Task material Start Marker

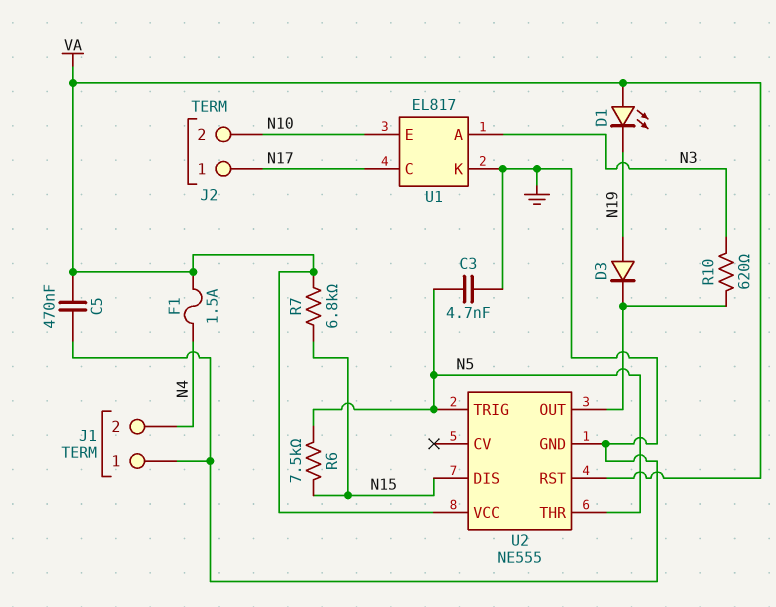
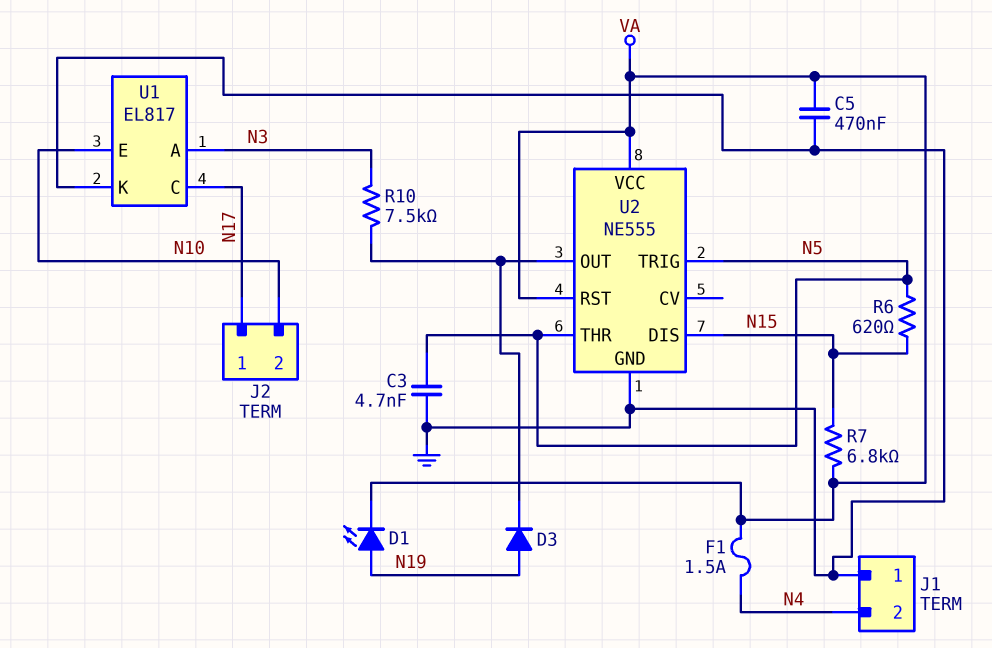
D1: LED (A VA, K N19) -> LED (A N19, K VA)
R6: 7.5k (N5, N15) -> 620 (N5, N15)
R10: 620 (N3, U2/OUT) -> 7.5k (N3, U2/OUT)

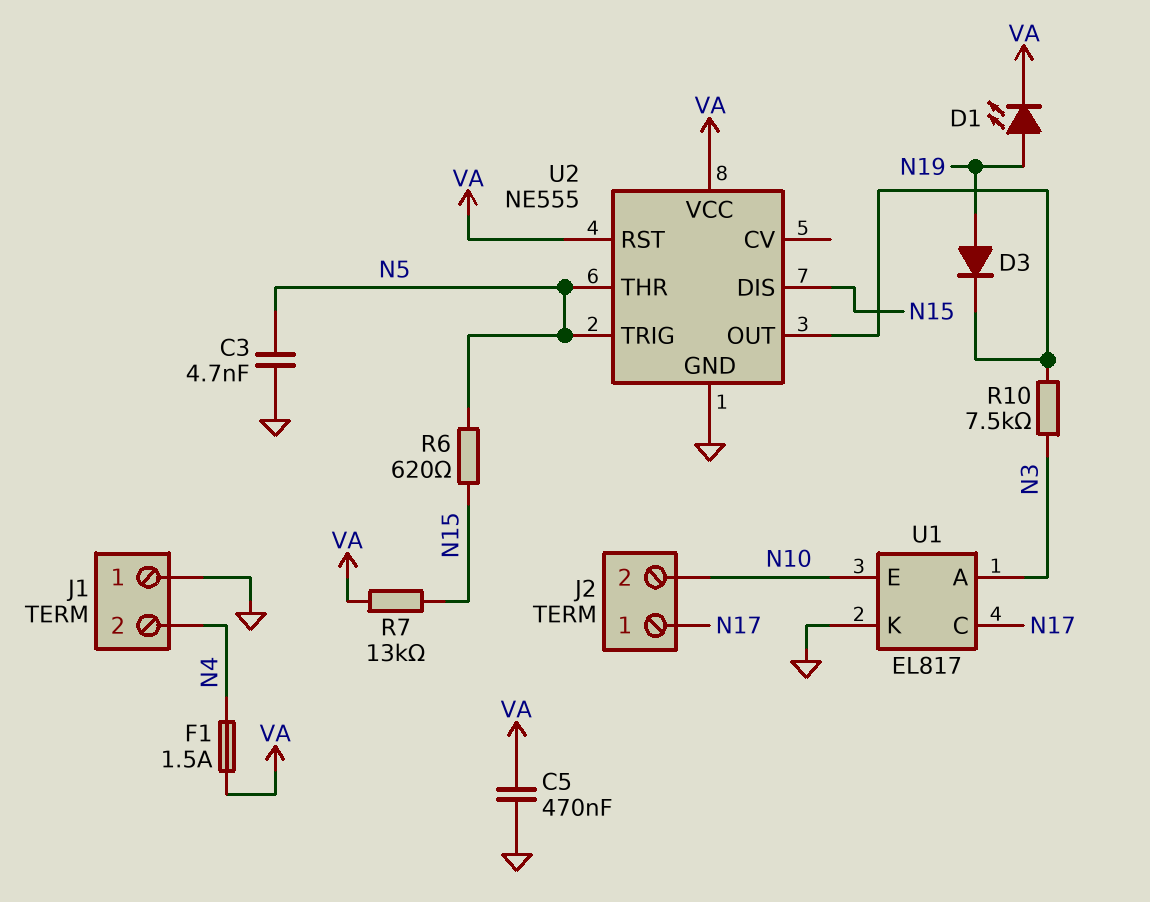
R7: 6.8k (N15, VA) -> 13k (N15, VA)

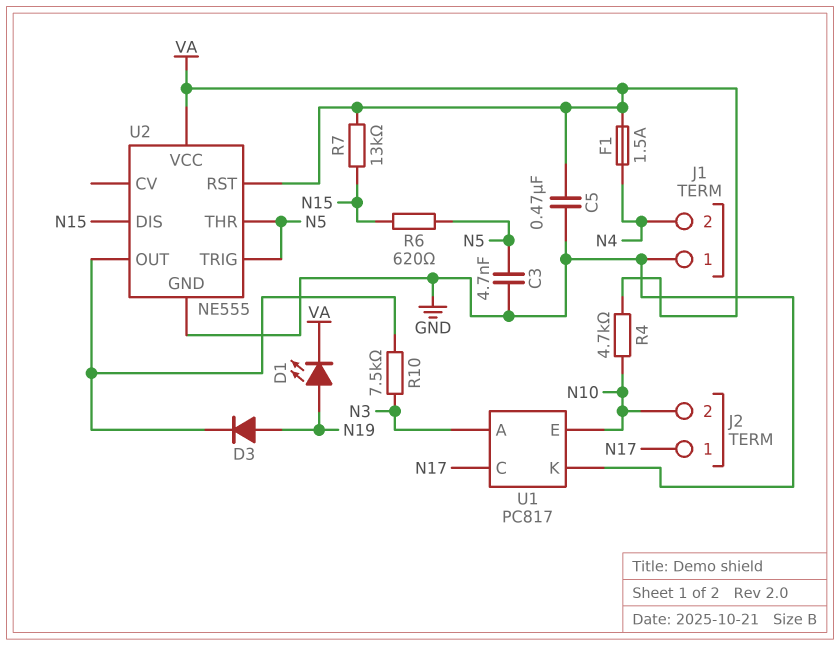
R4: none -> 4.7k (N10, VA)
U1: EL817 -> PC817

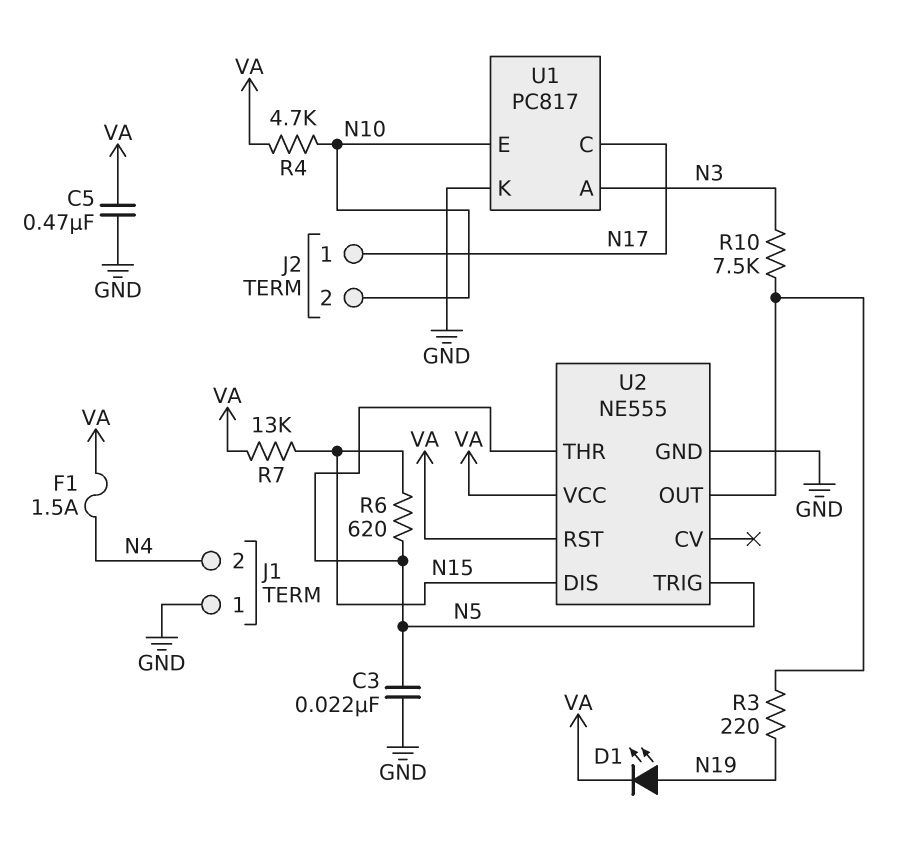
C3: 4.7nF (GND, N5) -> 22nF (GND, N5)
D3: diode (A N19, K U2/OUT) -> none
R3: none -> 220 (N19, U2/OUT)

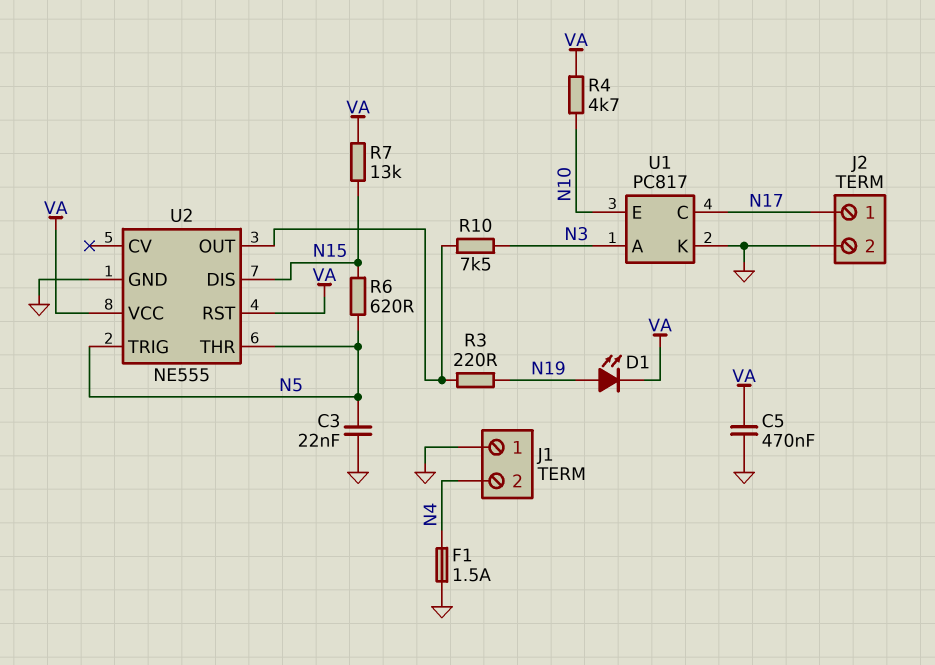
F1: 1.5A (N4, VA) -> 1.5A (GND, N4)
J2 pin 2: N10 -> GND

Task material End Marker

• **What is needed**:
Reproduce the data above word for word, but leave the images out.

• **Task solution**:
D1: LED (A VA, K N19) -> LED (A N19, K VA)
R6: 7.5k (N5, N15) -> 620 (N5, N15)
R10: 620 (N3, U2/OUT) -> 7.5k (N3, U2/OUT)

R7: 6.8k (N15, VA) -> 13k (N15, VA)

R4: none -> 4.7k (N10, VA)
U1: EL817 -> PC817

C3: 4.7nF (GND, N5) -> 22nF (GND, N5)
D3: diode (A N19, K U2/OUT) -> none
R3: none -> 220 (N19, U2/OUT)

F1: 1.5A (N4, VA) -> 1.5A (GND, N4)
J2 pin 2: N10 -> GND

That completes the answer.